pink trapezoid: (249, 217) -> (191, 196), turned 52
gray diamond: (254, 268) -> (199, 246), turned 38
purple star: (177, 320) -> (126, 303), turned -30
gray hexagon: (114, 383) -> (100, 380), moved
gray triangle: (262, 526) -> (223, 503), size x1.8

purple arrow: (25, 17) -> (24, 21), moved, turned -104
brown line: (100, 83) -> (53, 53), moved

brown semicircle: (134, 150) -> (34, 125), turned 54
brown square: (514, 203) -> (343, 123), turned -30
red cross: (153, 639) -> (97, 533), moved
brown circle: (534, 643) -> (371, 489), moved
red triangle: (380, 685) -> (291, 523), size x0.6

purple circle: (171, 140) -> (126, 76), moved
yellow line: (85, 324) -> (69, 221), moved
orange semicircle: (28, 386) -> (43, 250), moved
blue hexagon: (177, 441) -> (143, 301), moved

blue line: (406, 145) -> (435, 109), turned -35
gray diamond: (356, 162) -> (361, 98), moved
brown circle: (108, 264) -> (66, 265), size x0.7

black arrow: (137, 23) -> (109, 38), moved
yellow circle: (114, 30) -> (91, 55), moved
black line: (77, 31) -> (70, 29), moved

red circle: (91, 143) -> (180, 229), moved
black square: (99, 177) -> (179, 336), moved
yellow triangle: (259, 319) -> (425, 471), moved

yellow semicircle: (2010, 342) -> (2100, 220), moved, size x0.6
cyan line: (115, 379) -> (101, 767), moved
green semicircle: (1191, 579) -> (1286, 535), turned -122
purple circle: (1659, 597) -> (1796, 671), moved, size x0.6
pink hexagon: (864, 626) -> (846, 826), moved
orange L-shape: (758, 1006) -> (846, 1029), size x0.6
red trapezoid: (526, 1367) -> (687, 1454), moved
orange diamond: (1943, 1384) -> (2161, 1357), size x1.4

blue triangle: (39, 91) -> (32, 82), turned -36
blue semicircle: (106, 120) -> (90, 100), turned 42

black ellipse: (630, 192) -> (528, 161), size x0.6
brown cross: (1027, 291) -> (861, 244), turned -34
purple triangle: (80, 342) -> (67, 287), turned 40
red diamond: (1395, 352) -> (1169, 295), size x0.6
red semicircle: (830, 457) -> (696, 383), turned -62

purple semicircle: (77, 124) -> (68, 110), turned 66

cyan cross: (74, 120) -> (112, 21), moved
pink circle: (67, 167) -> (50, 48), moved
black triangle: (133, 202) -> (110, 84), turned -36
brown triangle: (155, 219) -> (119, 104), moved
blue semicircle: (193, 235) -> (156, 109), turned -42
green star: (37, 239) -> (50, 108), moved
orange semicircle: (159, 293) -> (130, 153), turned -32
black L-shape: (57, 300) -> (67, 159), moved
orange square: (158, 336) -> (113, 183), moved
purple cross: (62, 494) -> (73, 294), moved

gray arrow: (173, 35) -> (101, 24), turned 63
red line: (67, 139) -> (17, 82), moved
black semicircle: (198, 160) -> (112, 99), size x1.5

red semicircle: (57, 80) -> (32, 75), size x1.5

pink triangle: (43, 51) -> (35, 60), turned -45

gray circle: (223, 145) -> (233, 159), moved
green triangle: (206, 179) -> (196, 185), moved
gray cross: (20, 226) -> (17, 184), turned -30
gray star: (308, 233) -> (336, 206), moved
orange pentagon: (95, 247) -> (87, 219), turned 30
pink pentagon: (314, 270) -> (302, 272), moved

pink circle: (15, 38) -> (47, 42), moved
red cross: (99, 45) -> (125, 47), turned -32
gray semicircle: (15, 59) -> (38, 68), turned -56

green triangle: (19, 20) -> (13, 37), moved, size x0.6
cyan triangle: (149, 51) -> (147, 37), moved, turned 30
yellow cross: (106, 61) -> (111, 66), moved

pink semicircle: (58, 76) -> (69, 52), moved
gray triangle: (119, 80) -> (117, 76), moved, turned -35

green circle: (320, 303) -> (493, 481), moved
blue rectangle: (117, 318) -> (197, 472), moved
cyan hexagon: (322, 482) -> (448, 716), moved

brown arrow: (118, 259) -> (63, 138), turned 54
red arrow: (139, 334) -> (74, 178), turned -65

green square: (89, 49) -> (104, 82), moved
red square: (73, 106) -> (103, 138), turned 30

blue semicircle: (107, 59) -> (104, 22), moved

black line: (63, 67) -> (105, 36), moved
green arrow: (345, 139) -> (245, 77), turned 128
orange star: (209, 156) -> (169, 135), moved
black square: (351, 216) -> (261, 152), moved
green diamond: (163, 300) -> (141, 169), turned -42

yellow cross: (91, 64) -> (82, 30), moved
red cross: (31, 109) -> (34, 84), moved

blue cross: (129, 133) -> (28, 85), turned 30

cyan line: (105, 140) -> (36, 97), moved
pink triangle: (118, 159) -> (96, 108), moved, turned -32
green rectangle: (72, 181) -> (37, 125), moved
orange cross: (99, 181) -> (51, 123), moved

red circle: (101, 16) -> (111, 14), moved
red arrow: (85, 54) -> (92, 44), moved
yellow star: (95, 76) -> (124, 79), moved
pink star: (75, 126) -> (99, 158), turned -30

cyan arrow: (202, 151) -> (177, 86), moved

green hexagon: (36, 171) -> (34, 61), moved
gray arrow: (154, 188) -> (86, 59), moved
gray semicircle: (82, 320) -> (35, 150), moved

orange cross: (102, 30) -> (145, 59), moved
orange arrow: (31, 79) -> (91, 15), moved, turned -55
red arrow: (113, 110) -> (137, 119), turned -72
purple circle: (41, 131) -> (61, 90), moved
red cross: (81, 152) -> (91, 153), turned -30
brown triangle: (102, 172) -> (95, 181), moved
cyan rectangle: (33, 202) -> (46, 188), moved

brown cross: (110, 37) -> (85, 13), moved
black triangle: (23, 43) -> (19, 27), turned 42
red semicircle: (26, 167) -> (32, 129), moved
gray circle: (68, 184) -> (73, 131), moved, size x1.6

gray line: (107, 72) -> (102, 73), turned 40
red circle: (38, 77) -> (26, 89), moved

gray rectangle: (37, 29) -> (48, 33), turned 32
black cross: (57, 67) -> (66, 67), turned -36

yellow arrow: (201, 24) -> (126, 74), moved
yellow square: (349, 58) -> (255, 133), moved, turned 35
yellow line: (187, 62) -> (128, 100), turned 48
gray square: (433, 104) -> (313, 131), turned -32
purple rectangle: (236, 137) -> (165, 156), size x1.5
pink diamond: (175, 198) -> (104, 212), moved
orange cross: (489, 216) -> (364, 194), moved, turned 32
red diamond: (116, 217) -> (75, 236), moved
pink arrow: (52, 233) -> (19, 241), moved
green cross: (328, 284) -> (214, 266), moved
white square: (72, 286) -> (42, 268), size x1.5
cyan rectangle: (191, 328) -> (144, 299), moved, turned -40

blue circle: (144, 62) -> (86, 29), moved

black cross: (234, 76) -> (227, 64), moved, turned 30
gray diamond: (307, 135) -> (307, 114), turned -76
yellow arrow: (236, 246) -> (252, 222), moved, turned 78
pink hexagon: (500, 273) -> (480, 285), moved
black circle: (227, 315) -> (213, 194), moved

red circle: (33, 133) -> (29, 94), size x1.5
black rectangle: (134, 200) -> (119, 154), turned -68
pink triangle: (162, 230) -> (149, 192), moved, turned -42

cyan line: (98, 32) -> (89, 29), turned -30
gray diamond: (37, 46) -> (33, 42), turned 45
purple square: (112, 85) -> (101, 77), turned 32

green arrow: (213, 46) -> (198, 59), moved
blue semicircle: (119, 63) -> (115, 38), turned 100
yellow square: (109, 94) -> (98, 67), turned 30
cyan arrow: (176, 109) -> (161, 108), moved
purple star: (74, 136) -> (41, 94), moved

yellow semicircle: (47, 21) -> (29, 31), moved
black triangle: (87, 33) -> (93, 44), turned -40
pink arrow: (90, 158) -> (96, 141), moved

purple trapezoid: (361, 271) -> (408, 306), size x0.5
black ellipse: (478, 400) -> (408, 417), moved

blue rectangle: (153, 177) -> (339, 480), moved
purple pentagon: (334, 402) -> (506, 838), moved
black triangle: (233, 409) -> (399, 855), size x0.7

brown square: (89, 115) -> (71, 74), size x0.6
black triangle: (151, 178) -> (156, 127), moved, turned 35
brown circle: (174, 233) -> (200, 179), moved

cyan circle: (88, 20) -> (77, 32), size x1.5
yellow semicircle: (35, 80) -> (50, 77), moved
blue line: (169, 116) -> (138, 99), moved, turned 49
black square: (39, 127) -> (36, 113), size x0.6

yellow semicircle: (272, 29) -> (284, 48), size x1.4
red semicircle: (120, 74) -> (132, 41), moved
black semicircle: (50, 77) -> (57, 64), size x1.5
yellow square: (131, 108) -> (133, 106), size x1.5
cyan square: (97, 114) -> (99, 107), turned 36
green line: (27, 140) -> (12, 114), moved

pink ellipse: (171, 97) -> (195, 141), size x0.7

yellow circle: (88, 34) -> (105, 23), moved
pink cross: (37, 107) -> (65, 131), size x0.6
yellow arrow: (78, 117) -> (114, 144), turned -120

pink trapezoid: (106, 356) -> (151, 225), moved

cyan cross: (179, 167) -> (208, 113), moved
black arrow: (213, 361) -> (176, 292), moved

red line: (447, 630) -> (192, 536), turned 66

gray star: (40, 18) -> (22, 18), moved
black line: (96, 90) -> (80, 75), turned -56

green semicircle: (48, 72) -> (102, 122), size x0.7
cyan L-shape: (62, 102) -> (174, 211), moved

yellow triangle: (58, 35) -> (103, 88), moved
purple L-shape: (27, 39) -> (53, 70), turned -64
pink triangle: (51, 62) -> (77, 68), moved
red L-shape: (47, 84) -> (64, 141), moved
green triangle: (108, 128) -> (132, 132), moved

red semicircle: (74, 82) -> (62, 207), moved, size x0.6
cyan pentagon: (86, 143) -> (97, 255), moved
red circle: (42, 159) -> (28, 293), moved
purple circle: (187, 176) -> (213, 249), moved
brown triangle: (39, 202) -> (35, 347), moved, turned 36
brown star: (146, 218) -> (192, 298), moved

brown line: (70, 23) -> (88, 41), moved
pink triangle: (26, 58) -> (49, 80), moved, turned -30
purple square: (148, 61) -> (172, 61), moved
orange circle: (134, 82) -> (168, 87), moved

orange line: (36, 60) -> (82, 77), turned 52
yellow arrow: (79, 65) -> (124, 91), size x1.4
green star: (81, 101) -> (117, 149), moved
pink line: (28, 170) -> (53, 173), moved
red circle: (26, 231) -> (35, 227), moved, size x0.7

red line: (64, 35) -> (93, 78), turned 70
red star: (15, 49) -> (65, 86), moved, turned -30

======

- ASSIGNMENT
Begin at the line above that has "yellow circle: (114, 30) -> (91, 55), moved" and stop after the line that has "yellow semicircle: (2010, 342)", copying each line exactly and adding nothing else.

- RESULT
yellow circle: (114, 30) -> (91, 55), moved
black line: (77, 31) -> (70, 29), moved

red circle: (91, 143) -> (180, 229), moved
black square: (99, 177) -> (179, 336), moved
yellow triangle: (259, 319) -> (425, 471), moved

yellow semicircle: (2010, 342) -> (2100, 220), moved, size x0.6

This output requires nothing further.